(Coordinate-based object records)
· · · · ·

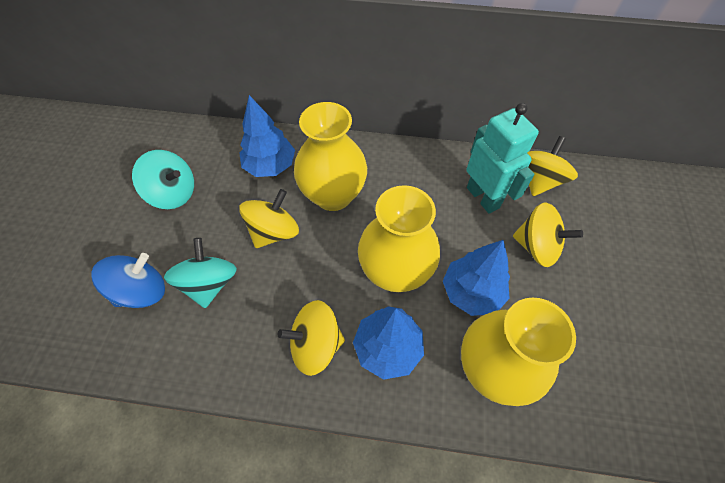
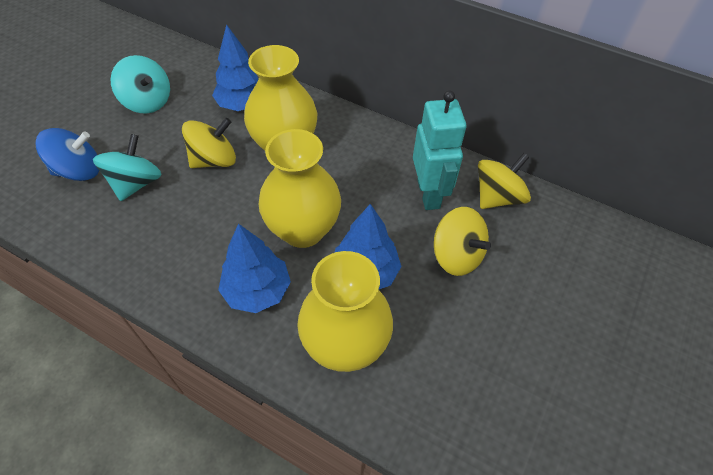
camera: 20 degrees right, 5 degrees down
(315, 345) = (195, 264): yellow spinning top -> none

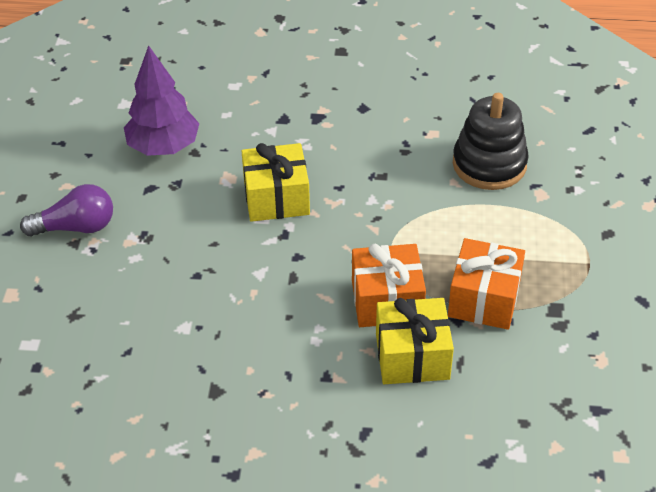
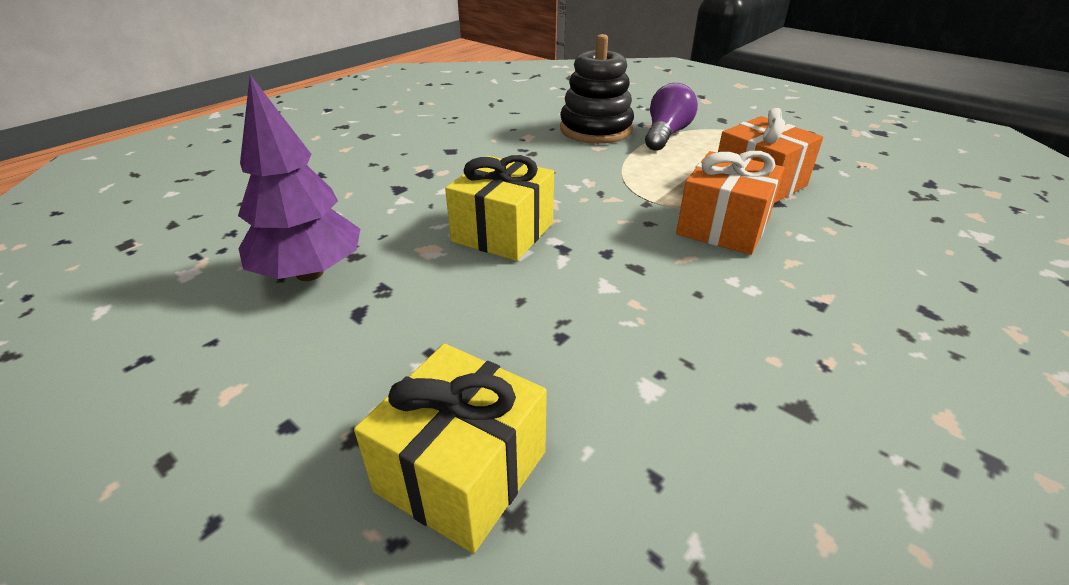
camera: 55 degrees left, 10 degrees down
(76, 227) = (326, 419): purple light bulb -> purple light bulb (666, 134)
(412, 356) = (815, 241): yellow gift -> yellow gift (461, 471)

· · · · ·

### [WORK TO BE COMPLETED]
Once the pictures are set aside, restate the remaining data above exactly.

### [WRITTEN SOLUTION]
camera: 20 degrees right, 5 degrees down
(315, 345) = (195, 264): yellow spinning top -> none

camera: 55 degrees left, 10 degrees down
(76, 227) = (326, 419): purple light bulb -> purple light bulb (666, 134)
(412, 356) = (815, 241): yellow gift -> yellow gift (461, 471)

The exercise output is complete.